• [Object change descriptions]:
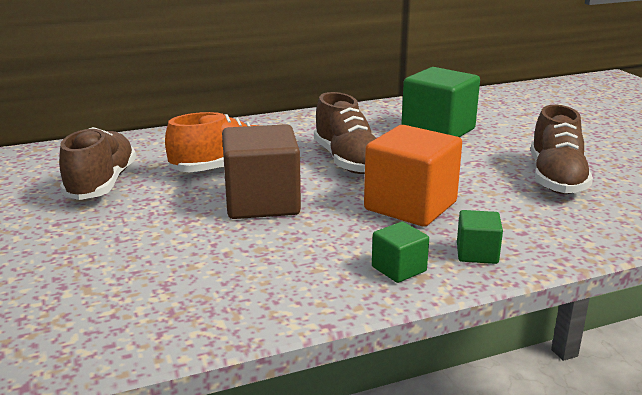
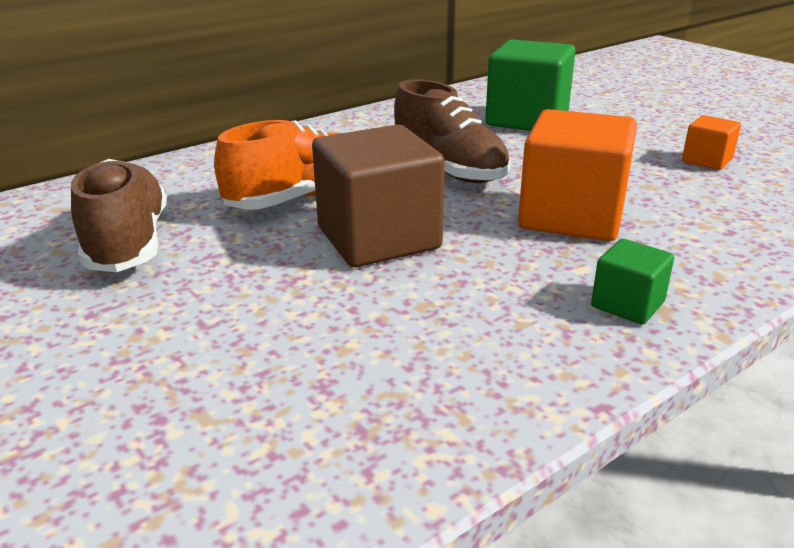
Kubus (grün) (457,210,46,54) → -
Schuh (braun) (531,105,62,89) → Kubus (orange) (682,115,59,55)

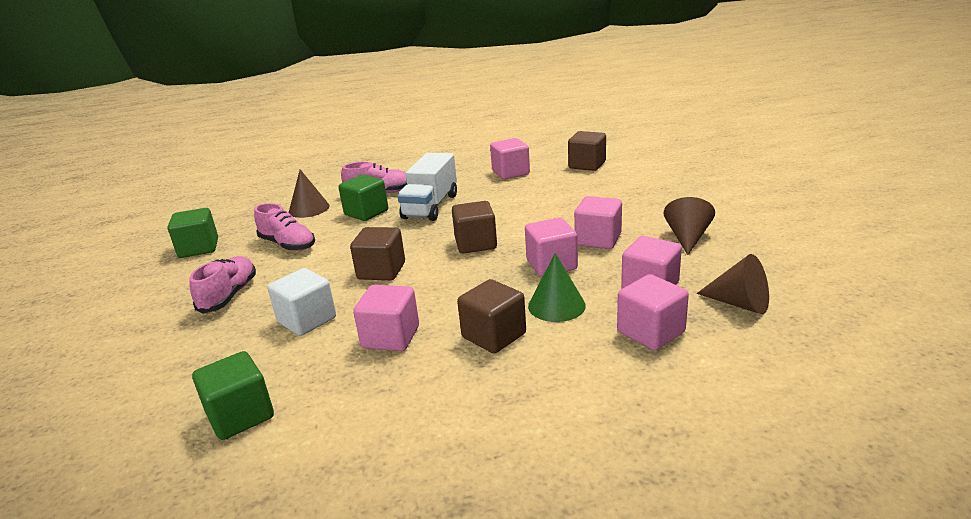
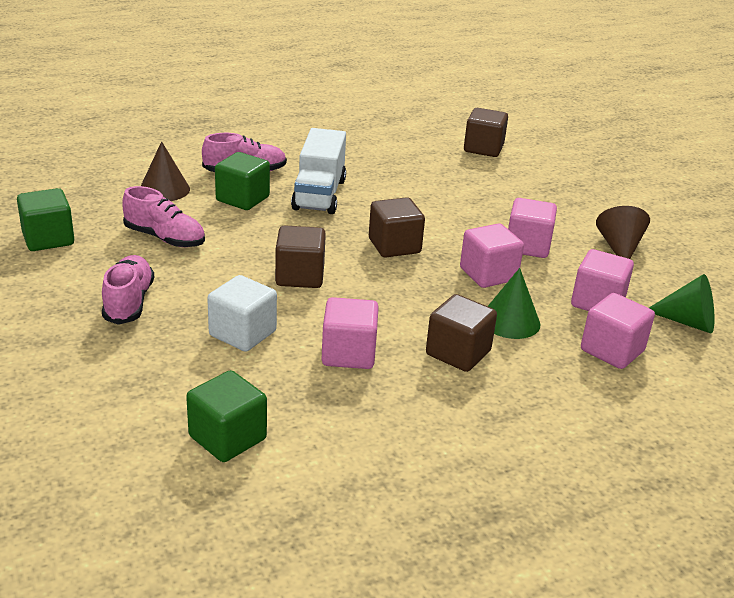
Kubus (rosa) (490,138,40,41) → -
Kegel (braun) (696,254,73,60) → Kegel (grün) (649,274,66,60)

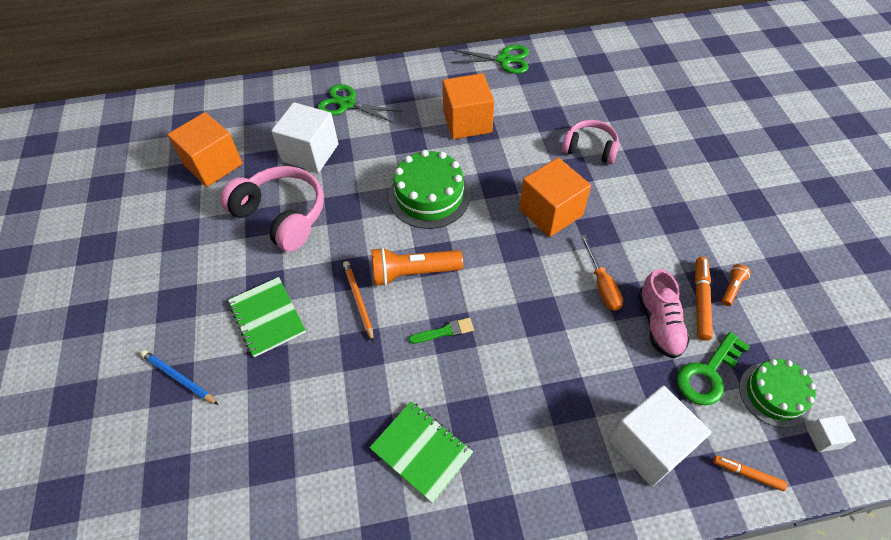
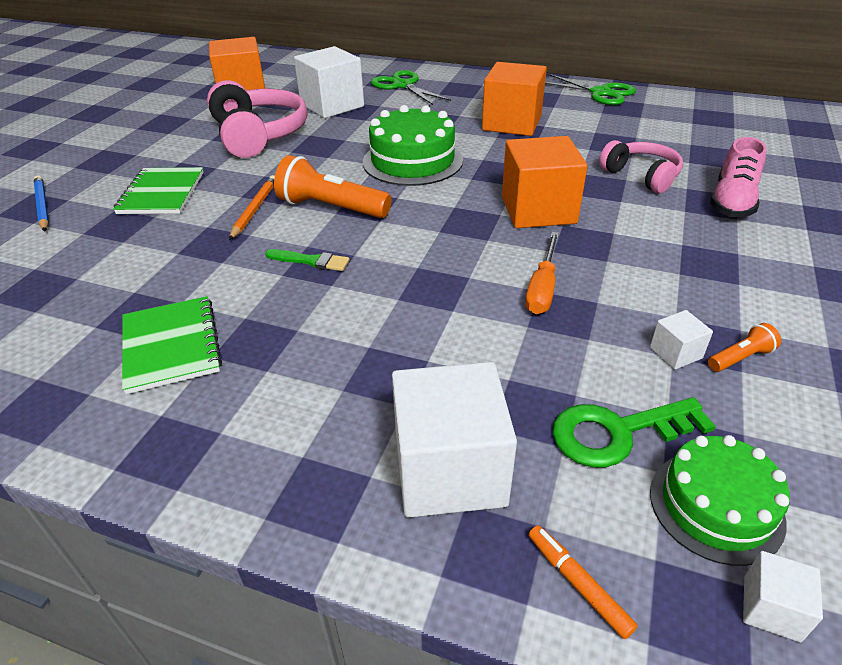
Schuh (rosa) (638,269,52,90) → Schuh (rosa) (710,137,57,80), shifted
Filzstift (orange) (695,257,18,84) → Kubus (weiß) (650,310,63,60)

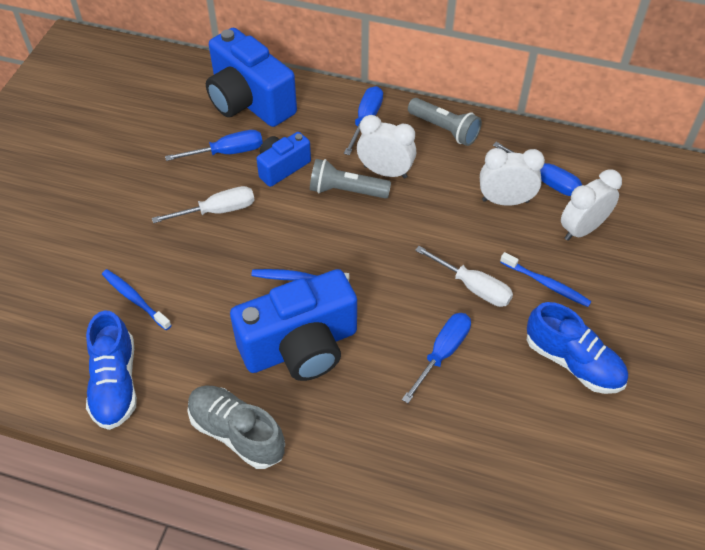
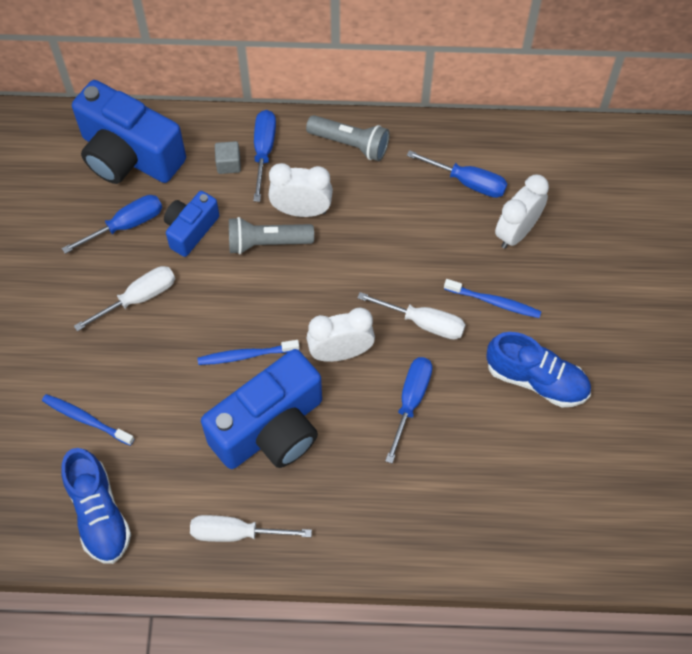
Schuh (grau) (187,385,98,84) → Schraubenzieher (weiß) (190,515,122,27)
Wecker (weiß) (480,148,65,58) → Wecker (weiß) (307,308,68,54), shifted
- → Kubus (grau) (215,141,26,33)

• [Exercise details]: Restate every line above word for word. Do not carry over the images.

• [Worked solution]:
Kubus (grün) (457,210,46,54) → -
Schuh (braun) (531,105,62,89) → Kubus (orange) (682,115,59,55)

Kubus (rosa) (490,138,40,41) → -
Kegel (braun) (696,254,73,60) → Kegel (grün) (649,274,66,60)

Schuh (rosa) (638,269,52,90) → Schuh (rosa) (710,137,57,80), shifted
Filzstift (orange) (695,257,18,84) → Kubus (weiß) (650,310,63,60)

Schuh (grau) (187,385,98,84) → Schraubenzieher (weiß) (190,515,122,27)
Wecker (weiß) (480,148,65,58) → Wecker (weiß) (307,308,68,54), shifted
- → Kubus (grau) (215,141,26,33)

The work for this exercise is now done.